* [TASK TO CARRY OUT]
Look through the records below, and whenever a line contains "moved", copy it.

* [RECORDED DATA]
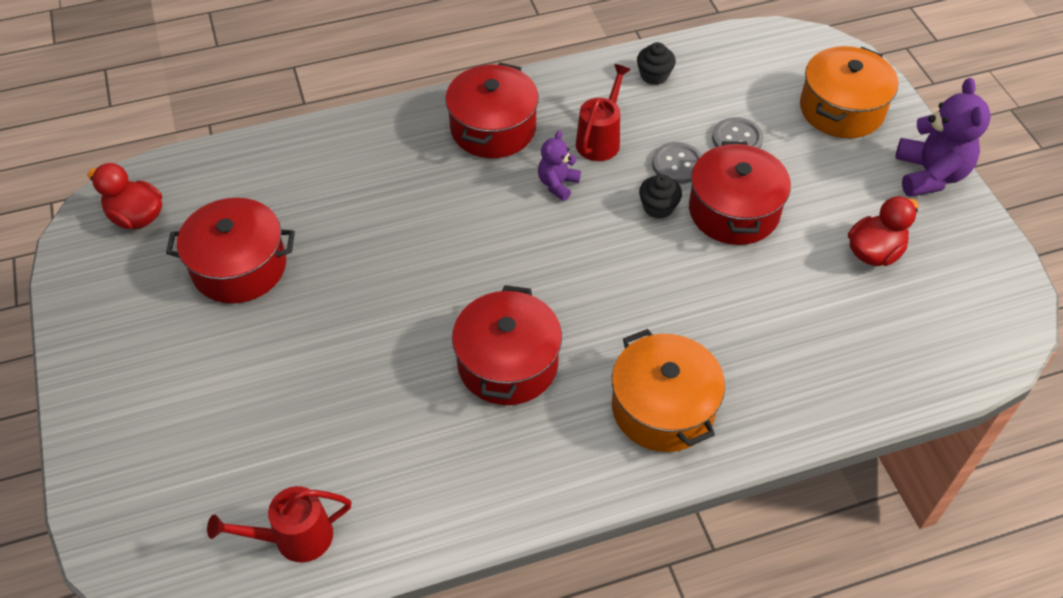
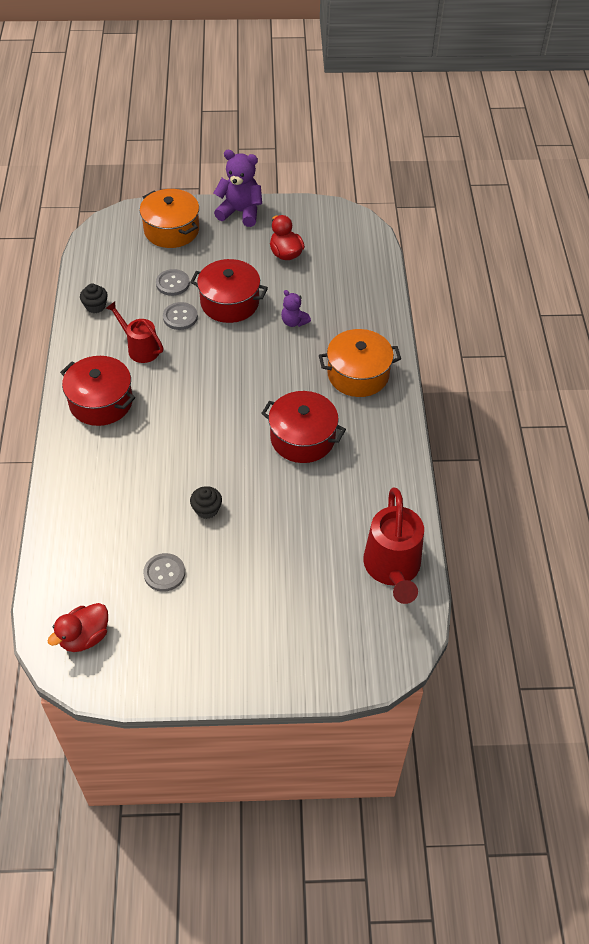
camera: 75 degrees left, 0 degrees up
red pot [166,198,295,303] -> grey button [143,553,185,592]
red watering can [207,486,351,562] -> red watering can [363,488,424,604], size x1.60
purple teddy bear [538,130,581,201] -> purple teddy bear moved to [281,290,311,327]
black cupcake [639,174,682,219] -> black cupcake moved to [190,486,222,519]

* [RESULT FOR THIS TASK]
purple teddy bear [538,130,581,201] -> purple teddy bear moved to [281,290,311,327]
black cupcake [639,174,682,219] -> black cupcake moved to [190,486,222,519]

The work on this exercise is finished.